**Written exercise:** Copy out the lines from the very first one through the line containing "cyan L-shape: rotated 84 degrees clockwise", including both of those lines, and keep every character of each line unchanged.

**Data lines:**
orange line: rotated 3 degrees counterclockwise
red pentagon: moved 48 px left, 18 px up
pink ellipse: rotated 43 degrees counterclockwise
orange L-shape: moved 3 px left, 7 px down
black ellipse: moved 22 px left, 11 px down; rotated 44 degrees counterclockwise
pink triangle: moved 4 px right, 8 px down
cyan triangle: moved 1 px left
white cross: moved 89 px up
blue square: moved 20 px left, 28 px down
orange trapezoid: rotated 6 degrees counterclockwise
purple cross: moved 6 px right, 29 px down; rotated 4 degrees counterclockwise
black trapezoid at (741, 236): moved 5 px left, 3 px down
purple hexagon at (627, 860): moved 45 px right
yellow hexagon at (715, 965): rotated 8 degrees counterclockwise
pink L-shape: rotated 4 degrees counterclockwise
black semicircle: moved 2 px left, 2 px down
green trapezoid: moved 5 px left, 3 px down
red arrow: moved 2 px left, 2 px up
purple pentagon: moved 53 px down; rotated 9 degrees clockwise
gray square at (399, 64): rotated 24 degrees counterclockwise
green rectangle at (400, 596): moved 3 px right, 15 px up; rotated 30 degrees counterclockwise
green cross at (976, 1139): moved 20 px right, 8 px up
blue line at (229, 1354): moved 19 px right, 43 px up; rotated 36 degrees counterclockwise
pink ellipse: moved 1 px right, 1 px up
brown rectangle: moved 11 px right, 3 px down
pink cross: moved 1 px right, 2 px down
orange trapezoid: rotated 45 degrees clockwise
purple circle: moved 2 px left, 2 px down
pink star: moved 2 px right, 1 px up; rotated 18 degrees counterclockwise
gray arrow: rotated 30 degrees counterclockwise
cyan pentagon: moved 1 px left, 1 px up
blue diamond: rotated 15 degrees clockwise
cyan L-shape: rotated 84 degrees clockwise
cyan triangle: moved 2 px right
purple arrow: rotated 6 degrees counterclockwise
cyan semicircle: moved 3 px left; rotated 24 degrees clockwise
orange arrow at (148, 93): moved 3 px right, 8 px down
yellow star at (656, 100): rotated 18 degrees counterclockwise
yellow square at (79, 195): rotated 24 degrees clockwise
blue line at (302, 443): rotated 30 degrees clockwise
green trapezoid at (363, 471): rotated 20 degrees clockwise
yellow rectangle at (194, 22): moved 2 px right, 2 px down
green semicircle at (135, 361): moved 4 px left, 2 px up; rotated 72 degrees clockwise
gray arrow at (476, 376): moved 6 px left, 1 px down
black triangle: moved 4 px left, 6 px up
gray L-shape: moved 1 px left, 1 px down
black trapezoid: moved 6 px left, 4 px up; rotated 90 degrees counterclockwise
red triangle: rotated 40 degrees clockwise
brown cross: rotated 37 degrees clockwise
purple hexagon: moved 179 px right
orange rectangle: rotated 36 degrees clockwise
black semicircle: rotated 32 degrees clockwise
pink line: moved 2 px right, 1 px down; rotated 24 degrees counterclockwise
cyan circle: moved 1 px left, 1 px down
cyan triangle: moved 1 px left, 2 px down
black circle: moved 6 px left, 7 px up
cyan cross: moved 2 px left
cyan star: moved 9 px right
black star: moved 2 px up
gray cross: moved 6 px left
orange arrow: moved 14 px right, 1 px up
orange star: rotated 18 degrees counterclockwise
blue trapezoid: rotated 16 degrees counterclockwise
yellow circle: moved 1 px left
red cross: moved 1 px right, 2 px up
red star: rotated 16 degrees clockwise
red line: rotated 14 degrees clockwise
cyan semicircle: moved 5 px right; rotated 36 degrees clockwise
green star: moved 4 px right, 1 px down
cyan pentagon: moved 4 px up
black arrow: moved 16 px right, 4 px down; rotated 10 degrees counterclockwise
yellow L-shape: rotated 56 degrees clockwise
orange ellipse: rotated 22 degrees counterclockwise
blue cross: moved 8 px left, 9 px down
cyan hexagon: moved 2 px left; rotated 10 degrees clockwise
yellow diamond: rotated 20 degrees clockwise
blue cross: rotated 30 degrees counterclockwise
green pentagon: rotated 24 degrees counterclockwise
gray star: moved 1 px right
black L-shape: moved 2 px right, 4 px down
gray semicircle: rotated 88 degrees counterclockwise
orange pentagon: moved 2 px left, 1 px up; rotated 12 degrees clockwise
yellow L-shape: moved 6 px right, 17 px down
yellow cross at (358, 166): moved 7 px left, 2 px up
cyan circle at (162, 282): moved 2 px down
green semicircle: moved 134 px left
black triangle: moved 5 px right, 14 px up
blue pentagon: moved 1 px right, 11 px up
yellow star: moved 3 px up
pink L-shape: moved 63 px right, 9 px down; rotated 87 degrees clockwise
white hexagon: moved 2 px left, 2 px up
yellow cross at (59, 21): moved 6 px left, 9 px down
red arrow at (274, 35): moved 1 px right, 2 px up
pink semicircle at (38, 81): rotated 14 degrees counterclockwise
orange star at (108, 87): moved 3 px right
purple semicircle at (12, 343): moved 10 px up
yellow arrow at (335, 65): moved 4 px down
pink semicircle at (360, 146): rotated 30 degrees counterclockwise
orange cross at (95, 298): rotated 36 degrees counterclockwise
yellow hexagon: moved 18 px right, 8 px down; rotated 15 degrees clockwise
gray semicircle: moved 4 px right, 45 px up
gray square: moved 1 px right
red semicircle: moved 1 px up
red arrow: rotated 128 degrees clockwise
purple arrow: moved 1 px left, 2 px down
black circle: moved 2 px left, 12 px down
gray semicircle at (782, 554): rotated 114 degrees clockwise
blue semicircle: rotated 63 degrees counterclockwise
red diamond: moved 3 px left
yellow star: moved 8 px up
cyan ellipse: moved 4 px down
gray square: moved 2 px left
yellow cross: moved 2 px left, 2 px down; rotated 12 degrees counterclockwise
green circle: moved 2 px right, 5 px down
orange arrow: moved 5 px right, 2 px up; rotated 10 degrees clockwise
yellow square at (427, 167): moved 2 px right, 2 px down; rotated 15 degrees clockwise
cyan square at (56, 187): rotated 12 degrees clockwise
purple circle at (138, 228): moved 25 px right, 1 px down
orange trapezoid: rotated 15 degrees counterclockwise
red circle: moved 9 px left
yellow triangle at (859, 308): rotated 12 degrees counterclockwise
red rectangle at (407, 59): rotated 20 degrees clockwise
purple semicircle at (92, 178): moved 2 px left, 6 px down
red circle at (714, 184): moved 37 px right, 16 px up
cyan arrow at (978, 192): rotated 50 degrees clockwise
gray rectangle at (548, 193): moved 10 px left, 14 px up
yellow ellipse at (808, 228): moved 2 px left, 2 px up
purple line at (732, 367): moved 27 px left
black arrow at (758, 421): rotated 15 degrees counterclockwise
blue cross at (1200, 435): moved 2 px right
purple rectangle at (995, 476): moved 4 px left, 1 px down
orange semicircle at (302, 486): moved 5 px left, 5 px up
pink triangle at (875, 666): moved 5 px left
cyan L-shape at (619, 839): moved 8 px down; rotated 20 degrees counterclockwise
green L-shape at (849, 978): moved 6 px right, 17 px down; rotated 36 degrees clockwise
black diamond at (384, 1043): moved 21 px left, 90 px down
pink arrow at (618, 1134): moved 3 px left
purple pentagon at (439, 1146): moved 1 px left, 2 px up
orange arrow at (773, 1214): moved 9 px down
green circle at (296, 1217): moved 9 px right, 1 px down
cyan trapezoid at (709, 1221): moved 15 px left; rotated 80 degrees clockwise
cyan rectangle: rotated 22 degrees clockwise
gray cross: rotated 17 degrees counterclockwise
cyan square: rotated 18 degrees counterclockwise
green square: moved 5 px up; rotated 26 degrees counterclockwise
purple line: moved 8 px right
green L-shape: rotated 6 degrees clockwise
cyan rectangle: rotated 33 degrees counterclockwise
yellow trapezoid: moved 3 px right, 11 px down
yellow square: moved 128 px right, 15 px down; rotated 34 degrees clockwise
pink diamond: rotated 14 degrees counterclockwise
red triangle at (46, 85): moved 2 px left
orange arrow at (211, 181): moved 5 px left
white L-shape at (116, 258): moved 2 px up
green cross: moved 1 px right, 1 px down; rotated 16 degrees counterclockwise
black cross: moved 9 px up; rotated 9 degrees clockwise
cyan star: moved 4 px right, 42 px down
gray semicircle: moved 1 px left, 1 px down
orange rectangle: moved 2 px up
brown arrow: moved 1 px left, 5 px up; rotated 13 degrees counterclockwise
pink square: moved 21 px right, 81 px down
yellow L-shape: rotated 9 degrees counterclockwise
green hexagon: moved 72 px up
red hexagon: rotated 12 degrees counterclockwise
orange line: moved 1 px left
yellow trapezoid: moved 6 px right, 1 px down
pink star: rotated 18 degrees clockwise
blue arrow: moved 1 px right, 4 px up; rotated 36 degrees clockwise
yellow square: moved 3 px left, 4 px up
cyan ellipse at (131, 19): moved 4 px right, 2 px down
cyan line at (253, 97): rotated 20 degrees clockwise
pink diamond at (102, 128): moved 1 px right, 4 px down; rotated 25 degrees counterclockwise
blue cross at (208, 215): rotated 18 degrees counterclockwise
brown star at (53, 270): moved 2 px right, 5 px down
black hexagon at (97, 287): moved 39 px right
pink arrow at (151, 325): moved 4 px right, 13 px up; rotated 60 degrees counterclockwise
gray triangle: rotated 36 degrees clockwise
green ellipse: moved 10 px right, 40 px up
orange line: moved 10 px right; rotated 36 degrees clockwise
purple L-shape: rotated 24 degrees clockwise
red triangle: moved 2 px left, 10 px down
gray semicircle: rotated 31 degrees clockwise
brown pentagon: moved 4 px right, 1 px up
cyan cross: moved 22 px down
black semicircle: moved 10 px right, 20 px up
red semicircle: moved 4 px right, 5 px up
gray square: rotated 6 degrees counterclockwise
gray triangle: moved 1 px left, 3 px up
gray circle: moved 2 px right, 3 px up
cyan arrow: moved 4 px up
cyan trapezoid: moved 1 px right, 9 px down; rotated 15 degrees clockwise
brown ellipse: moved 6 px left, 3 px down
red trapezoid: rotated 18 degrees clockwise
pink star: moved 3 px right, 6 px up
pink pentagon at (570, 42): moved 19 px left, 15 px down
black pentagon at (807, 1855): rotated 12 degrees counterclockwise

**Output for this task:**
orange line: rotated 3 degrees counterclockwise
red pentagon: moved 48 px left, 18 px up
pink ellipse: rotated 43 degrees counterclockwise
orange L-shape: moved 3 px left, 7 px down
black ellipse: moved 22 px left, 11 px down; rotated 44 degrees counterclockwise
pink triangle: moved 4 px right, 8 px down
cyan triangle: moved 1 px left
white cross: moved 89 px up
blue square: moved 20 px left, 28 px down
orange trapezoid: rotated 6 degrees counterclockwise
purple cross: moved 6 px right, 29 px down; rotated 4 degrees counterclockwise
black trapezoid at (741, 236): moved 5 px left, 3 px down
purple hexagon at (627, 860): moved 45 px right
yellow hexagon at (715, 965): rotated 8 degrees counterclockwise
pink L-shape: rotated 4 degrees counterclockwise
black semicircle: moved 2 px left, 2 px down
green trapezoid: moved 5 px left, 3 px down
red arrow: moved 2 px left, 2 px up
purple pentagon: moved 53 px down; rotated 9 degrees clockwise
gray square at (399, 64): rotated 24 degrees counterclockwise
green rectangle at (400, 596): moved 3 px right, 15 px up; rotated 30 degrees counterclockwise
green cross at (976, 1139): moved 20 px right, 8 px up
blue line at (229, 1354): moved 19 px right, 43 px up; rotated 36 degrees counterclockwise
pink ellipse: moved 1 px right, 1 px up
brown rectangle: moved 11 px right, 3 px down
pink cross: moved 1 px right, 2 px down
orange trapezoid: rotated 45 degrees clockwise
purple circle: moved 2 px left, 2 px down
pink star: moved 2 px right, 1 px up; rotated 18 degrees counterclockwise
gray arrow: rotated 30 degrees counterclockwise
cyan pentagon: moved 1 px left, 1 px up
blue diamond: rotated 15 degrees clockwise
cyan L-shape: rotated 84 degrees clockwise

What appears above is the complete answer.